* _Task objective_
Exactly as written, set down each line of the data below except its pictures.

* _Extracted entries_

BEGIN

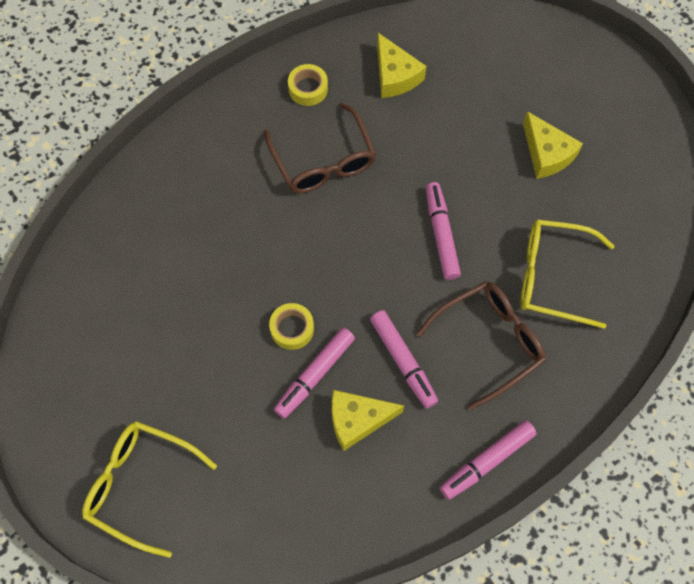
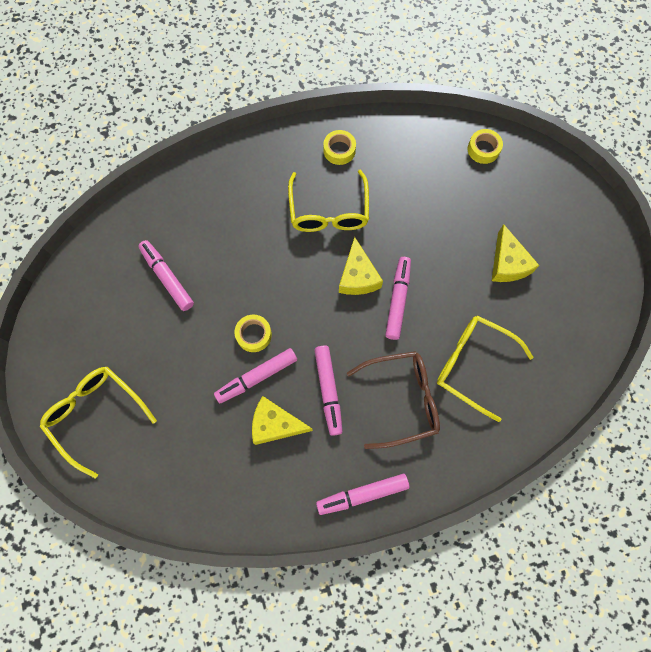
camera: 20 degrees right, 5 degrees up
(162, 298) = (167, 278): none -> pink marker
(323, 161) = (329, 211): brown glasses -> yellow glasses
(395, 75) = (411, 161): yellow cheese -> yellow cheese (358, 276)
(471, 37) = (483, 149): none -> yellow tape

END

* _Your response_
camera: 20 degrees right, 5 degrees up
(162, 298) = (167, 278): none -> pink marker
(323, 161) = (329, 211): brown glasses -> yellow glasses
(395, 75) = (411, 161): yellow cheese -> yellow cheese (358, 276)
(471, 37) = (483, 149): none -> yellow tape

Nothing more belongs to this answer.